[Structured diff data]
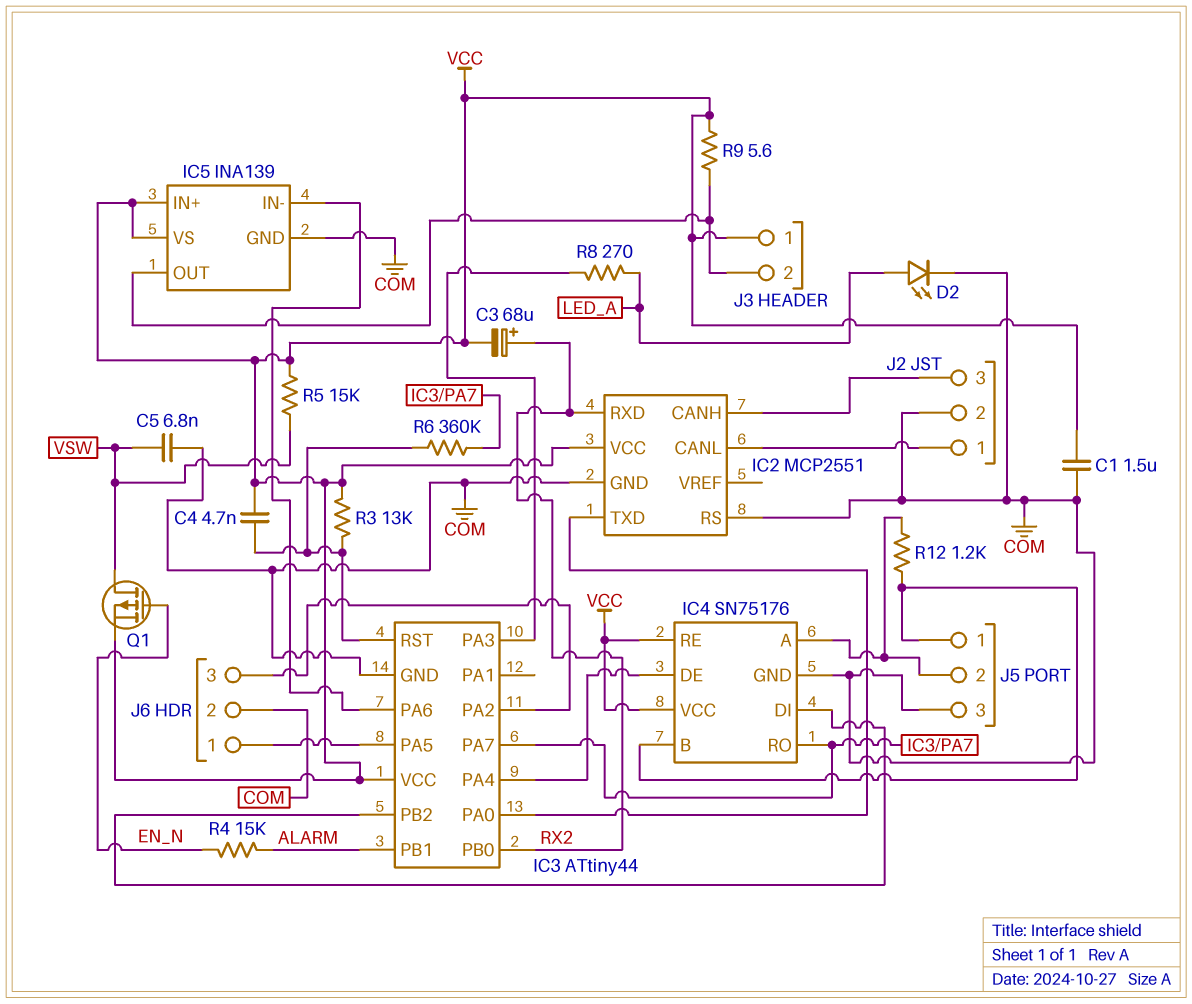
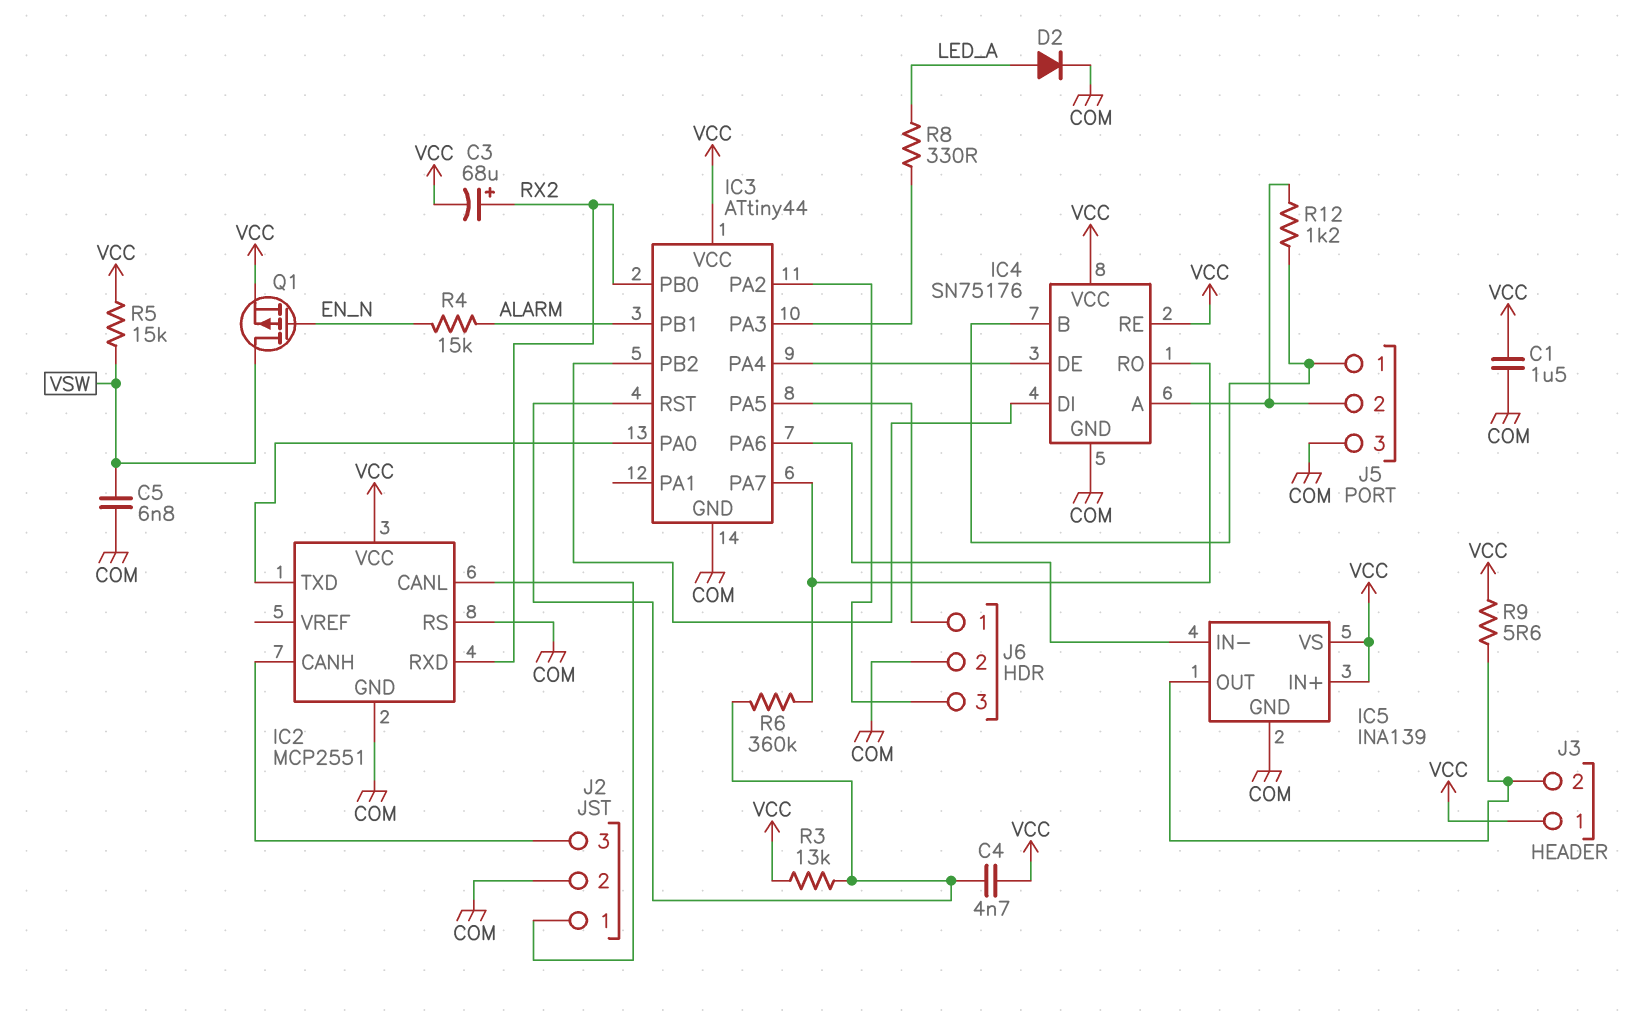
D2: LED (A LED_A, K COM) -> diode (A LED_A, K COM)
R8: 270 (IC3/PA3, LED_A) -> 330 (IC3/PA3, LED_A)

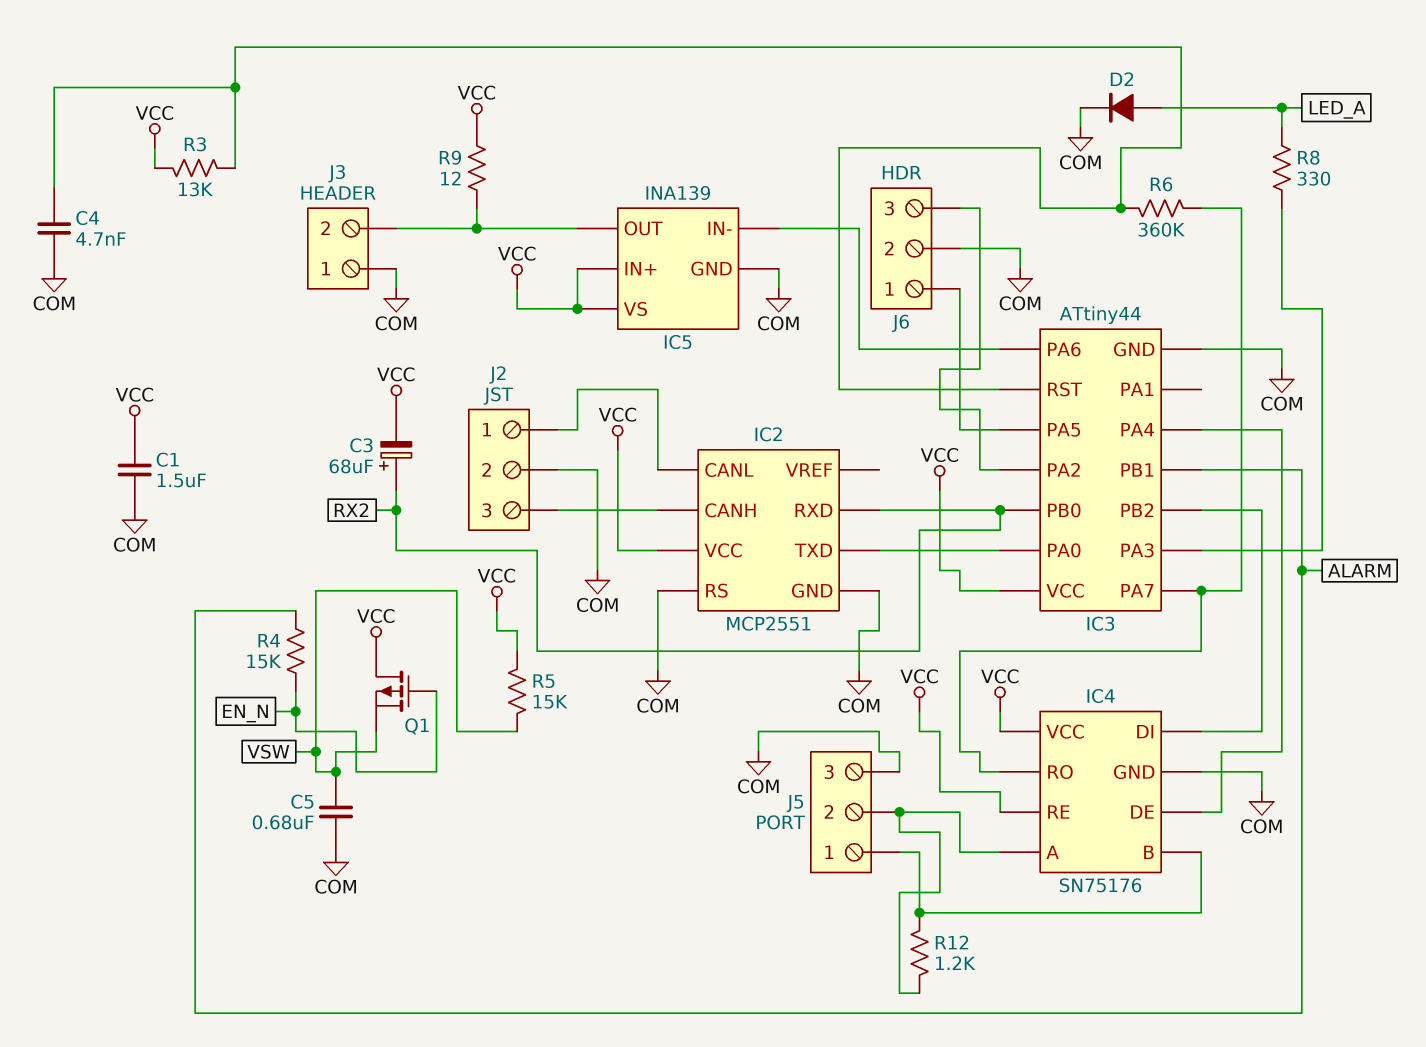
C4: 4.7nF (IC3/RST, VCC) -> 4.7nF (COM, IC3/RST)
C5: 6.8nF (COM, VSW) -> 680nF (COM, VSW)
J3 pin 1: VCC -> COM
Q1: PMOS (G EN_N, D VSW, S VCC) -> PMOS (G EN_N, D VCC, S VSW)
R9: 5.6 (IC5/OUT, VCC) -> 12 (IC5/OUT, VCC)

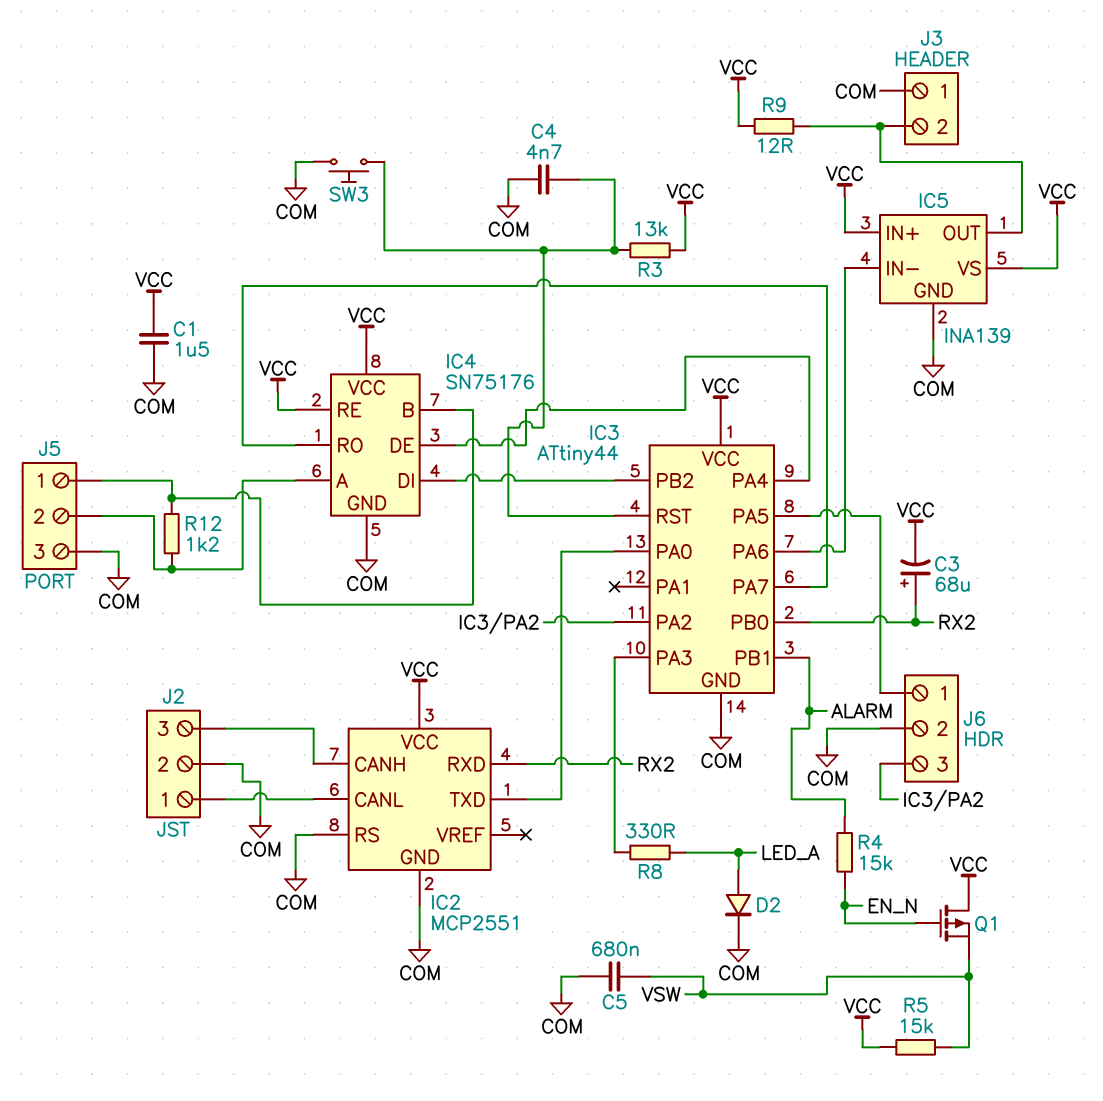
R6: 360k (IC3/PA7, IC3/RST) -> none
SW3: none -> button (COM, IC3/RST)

Work instruction
With the pictures removed, please retype each record exactly.

Written response
D2: LED (A LED_A, K COM) -> diode (A LED_A, K COM)
R8: 270 (IC3/PA3, LED_A) -> 330 (IC3/PA3, LED_A)

C4: 4.7nF (IC3/RST, VCC) -> 4.7nF (COM, IC3/RST)
C5: 6.8nF (COM, VSW) -> 680nF (COM, VSW)
J3 pin 1: VCC -> COM
Q1: PMOS (G EN_N, D VSW, S VCC) -> PMOS (G EN_N, D VCC, S VSW)
R9: 5.6 (IC5/OUT, VCC) -> 12 (IC5/OUT, VCC)

R6: 360k (IC3/PA7, IC3/RST) -> none
SW3: none -> button (COM, IC3/RST)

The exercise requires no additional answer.